**ASSIGNMENT:**
All that is wanted is a word-for-word copy of the data from its first line to the line containing "D3: diode 1N914 (A GND, K", both included.

::: DATA TO USE :::

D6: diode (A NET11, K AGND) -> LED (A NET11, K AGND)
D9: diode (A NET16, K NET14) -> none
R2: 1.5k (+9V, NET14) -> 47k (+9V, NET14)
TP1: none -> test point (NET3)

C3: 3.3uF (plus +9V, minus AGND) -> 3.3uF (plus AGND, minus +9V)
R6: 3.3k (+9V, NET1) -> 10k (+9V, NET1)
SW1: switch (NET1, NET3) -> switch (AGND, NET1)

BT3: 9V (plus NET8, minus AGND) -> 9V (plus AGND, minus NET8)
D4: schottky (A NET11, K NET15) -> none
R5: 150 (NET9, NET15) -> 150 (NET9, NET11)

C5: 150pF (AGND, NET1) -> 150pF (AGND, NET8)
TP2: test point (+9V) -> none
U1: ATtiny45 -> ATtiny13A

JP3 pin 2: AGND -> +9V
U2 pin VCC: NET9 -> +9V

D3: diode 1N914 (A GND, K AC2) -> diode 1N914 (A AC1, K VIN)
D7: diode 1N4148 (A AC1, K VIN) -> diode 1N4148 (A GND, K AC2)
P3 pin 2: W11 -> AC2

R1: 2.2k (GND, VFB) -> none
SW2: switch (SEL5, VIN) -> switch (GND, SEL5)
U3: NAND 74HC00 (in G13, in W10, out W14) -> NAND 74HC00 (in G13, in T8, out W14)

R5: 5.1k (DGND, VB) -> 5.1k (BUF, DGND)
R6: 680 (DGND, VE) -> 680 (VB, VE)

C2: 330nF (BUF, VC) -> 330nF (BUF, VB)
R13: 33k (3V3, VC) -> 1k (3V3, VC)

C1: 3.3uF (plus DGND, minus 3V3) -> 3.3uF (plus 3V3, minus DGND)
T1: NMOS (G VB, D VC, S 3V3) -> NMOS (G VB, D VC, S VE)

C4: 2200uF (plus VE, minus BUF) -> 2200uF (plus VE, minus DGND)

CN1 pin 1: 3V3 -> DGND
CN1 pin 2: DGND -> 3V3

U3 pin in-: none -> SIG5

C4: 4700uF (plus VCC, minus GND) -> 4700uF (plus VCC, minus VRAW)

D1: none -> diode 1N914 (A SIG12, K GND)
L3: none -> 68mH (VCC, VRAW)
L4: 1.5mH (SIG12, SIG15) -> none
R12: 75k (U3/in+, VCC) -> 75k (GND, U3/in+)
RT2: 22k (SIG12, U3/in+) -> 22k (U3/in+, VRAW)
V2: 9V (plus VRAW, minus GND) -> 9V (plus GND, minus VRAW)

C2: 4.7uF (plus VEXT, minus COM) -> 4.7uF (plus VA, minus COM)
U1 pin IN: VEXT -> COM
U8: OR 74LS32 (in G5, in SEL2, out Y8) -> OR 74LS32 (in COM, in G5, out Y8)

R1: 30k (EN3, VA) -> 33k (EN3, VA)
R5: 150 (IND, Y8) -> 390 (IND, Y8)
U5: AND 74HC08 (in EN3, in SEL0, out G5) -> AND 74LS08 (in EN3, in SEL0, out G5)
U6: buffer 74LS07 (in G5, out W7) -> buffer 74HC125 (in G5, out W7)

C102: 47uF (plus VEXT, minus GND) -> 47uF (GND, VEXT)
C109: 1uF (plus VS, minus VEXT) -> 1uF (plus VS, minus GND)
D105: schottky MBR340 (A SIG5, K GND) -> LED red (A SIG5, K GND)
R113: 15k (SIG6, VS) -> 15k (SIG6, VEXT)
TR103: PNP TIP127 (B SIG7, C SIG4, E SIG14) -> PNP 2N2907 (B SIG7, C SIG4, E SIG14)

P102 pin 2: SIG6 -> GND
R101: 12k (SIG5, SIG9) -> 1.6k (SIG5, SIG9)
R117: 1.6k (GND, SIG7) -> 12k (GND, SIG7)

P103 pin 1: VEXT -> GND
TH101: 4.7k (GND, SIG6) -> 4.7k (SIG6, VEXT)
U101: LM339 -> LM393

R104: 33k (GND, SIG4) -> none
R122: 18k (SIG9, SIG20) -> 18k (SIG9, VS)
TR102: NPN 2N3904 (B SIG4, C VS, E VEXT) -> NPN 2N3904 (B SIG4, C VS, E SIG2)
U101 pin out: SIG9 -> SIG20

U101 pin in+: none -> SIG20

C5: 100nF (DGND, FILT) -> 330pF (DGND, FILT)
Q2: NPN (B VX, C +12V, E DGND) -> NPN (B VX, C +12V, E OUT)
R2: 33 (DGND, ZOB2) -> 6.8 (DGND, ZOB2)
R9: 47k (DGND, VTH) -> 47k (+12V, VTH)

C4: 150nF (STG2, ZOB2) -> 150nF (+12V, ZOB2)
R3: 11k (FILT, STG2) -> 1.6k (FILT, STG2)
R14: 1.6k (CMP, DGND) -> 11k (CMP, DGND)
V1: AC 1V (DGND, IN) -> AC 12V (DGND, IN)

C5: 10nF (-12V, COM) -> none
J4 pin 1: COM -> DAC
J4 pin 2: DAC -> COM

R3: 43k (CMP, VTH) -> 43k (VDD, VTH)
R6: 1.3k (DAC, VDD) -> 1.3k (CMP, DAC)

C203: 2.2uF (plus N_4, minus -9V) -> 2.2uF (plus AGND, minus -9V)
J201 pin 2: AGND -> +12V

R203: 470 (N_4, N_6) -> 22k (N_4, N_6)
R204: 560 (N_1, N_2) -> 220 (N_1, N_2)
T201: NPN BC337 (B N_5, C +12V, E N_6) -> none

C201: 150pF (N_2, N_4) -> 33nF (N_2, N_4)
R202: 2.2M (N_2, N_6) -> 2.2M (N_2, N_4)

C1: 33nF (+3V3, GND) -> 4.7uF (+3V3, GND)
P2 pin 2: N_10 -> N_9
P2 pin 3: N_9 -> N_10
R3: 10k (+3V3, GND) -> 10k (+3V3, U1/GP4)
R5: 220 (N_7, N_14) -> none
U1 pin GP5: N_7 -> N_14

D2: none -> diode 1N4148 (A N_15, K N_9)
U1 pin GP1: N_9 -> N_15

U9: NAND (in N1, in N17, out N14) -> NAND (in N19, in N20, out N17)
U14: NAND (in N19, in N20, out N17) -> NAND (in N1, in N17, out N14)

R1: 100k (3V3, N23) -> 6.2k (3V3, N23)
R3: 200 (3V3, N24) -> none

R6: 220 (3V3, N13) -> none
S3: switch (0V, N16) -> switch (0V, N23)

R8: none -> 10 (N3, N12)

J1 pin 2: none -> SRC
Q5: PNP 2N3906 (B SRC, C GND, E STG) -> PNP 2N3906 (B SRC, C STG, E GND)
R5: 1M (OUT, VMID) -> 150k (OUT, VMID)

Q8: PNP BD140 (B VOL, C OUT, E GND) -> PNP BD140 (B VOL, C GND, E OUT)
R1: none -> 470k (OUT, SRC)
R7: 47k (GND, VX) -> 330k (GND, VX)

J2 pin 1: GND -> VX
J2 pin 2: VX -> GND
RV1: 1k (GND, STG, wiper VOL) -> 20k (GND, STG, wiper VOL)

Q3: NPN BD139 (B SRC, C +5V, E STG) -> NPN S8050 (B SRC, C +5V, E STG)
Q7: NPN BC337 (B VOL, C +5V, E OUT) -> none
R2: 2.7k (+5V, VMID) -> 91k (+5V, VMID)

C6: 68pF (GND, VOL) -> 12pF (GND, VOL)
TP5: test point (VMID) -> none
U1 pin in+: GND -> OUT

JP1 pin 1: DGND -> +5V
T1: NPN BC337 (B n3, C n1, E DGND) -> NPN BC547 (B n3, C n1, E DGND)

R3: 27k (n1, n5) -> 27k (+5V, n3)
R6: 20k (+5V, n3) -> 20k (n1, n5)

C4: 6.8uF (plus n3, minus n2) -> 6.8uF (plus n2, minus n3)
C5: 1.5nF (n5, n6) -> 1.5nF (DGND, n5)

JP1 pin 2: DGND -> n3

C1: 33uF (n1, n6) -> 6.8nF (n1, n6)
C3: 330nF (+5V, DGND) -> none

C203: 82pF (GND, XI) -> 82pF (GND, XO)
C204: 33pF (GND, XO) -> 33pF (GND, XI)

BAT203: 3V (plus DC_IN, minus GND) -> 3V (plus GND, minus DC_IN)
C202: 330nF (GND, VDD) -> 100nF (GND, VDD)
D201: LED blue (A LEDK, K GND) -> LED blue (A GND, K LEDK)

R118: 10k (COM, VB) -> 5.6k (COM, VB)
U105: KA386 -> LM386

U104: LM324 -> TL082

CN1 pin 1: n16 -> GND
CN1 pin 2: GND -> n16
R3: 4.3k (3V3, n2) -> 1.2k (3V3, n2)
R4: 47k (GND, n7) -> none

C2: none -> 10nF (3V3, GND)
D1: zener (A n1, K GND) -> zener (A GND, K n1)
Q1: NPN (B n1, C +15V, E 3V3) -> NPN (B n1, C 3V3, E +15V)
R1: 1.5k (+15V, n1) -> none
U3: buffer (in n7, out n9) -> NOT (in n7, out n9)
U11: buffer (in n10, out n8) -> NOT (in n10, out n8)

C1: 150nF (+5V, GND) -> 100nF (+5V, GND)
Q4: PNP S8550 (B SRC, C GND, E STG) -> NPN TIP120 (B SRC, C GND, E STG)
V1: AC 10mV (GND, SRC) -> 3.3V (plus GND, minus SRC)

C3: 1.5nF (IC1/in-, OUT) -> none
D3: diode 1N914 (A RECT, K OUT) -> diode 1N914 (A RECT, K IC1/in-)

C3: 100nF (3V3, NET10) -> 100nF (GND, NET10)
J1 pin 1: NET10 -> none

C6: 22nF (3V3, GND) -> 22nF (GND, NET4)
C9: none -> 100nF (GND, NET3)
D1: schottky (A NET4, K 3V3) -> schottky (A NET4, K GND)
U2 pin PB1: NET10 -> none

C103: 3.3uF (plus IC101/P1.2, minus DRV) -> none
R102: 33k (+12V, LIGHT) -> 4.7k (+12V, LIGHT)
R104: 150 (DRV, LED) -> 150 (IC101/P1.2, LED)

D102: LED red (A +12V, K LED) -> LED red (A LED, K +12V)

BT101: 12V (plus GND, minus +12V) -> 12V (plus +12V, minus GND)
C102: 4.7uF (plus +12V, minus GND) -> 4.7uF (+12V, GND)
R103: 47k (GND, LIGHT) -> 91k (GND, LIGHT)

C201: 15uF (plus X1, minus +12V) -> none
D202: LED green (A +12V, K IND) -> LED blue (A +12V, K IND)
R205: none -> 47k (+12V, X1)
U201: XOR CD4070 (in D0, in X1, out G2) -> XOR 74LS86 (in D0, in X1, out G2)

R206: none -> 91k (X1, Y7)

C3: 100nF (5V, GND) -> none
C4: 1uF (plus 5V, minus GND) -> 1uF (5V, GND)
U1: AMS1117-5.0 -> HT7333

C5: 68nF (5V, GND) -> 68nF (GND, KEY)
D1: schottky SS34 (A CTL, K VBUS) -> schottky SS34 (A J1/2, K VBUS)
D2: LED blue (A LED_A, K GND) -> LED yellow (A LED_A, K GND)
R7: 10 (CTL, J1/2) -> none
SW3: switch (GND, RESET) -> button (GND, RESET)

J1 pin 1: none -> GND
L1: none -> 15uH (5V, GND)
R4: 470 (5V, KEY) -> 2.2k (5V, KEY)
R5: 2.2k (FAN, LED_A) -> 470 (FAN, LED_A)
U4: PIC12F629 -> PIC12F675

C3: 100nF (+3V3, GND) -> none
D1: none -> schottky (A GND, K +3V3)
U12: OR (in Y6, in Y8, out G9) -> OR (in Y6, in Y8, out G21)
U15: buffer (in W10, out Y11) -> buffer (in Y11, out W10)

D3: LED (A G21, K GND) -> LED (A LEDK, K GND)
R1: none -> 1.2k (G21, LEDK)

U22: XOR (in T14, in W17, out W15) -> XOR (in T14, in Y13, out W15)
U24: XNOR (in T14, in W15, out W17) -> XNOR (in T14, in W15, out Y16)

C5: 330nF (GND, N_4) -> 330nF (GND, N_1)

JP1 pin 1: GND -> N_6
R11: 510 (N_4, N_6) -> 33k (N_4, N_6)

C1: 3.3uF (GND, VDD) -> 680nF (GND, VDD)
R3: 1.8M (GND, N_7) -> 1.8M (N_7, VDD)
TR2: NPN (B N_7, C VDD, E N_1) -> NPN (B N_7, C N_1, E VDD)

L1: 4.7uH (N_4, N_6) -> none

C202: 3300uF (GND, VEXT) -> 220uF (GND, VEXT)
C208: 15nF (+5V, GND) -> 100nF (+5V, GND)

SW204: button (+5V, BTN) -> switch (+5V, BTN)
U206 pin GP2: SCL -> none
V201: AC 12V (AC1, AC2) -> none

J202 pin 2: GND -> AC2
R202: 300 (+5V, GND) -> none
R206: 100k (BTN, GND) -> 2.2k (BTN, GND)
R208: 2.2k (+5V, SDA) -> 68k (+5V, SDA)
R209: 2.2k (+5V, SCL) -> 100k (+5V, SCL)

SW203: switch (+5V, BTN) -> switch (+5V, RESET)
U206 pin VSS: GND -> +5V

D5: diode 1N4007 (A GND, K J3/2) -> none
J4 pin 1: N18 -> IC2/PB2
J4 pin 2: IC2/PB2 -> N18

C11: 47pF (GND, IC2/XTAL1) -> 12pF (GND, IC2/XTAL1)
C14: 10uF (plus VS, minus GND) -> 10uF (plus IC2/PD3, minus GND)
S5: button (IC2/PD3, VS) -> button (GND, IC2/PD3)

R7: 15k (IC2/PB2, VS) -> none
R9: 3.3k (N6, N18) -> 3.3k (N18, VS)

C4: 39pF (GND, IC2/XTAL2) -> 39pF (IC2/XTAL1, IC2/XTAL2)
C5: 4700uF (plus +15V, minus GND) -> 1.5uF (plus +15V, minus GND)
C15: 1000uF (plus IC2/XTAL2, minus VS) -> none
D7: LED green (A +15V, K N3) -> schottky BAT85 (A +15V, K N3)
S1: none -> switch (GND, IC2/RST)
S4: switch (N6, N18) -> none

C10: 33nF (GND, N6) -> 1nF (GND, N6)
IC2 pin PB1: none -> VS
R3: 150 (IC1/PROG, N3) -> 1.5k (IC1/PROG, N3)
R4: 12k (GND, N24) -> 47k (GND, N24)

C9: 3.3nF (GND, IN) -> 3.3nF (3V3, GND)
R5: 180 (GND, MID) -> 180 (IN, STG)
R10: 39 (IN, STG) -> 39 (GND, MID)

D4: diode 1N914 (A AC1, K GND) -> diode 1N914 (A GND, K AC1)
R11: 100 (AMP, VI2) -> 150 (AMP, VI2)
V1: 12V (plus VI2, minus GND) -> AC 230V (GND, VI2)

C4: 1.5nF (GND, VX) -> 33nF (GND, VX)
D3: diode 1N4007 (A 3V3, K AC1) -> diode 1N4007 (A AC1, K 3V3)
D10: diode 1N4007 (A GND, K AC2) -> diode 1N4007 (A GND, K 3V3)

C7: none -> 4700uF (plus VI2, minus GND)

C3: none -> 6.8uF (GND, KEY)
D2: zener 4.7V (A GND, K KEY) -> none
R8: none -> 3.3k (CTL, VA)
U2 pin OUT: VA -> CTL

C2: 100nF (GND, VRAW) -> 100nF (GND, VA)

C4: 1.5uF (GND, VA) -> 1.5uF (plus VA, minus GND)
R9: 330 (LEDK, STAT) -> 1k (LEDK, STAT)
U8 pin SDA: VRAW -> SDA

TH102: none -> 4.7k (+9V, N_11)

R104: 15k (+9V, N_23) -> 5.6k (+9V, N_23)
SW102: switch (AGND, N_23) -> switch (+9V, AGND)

:::

**EXERCISE ANSWER:**
D6: diode (A NET11, K AGND) -> LED (A NET11, K AGND)
D9: diode (A NET16, K NET14) -> none
R2: 1.5k (+9V, NET14) -> 47k (+9V, NET14)
TP1: none -> test point (NET3)

C3: 3.3uF (plus +9V, minus AGND) -> 3.3uF (plus AGND, minus +9V)
R6: 3.3k (+9V, NET1) -> 10k (+9V, NET1)
SW1: switch (NET1, NET3) -> switch (AGND, NET1)

BT3: 9V (plus NET8, minus AGND) -> 9V (plus AGND, minus NET8)
D4: schottky (A NET11, K NET15) -> none
R5: 150 (NET9, NET15) -> 150 (NET9, NET11)

C5: 150pF (AGND, NET1) -> 150pF (AGND, NET8)
TP2: test point (+9V) -> none
U1: ATtiny45 -> ATtiny13A

JP3 pin 2: AGND -> +9V
U2 pin VCC: NET9 -> +9V

D3: diode 1N914 (A GND, K AC2) -> diode 1N914 (A AC1, K VIN)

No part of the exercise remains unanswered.